Saved data entries
________________________________________

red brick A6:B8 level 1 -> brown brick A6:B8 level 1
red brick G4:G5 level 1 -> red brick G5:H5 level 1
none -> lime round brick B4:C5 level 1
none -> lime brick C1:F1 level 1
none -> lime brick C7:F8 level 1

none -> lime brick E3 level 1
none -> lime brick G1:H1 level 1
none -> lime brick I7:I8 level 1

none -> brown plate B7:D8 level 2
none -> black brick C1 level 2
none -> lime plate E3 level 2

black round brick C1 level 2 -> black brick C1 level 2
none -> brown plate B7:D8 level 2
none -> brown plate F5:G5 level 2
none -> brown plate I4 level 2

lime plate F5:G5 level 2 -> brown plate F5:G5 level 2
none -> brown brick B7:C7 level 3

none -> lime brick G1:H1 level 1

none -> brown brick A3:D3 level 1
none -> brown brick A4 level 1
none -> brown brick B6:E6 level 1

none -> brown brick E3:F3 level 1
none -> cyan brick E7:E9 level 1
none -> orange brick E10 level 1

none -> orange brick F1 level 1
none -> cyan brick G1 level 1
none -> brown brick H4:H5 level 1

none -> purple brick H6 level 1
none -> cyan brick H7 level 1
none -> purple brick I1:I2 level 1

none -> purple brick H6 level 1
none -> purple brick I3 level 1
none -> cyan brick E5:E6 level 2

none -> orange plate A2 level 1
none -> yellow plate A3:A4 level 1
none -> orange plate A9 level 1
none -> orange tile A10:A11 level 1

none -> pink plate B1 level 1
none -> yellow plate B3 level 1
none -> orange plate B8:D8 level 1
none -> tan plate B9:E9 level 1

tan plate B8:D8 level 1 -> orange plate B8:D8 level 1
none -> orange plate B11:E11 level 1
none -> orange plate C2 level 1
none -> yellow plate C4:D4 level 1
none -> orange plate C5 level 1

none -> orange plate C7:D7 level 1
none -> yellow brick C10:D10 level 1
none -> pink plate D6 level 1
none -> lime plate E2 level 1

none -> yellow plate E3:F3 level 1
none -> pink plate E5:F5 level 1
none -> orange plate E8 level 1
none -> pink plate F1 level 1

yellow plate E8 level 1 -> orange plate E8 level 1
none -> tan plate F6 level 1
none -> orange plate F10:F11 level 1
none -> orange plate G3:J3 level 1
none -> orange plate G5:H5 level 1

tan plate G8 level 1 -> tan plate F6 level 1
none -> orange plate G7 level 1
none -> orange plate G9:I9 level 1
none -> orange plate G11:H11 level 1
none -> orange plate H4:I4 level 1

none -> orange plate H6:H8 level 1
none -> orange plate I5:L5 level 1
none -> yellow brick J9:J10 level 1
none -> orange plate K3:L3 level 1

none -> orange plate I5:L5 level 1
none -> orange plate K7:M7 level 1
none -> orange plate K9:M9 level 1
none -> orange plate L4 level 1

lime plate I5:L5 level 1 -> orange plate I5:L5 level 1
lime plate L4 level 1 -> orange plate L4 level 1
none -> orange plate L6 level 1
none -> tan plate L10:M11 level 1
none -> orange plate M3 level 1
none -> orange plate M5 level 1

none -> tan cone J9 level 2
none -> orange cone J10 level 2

________________________________________

● **Your assignment**
Out of the records above, pick each line that contains the string "cone".

● **Exercise result**
none -> tan cone J9 level 2
none -> orange cone J10 level 2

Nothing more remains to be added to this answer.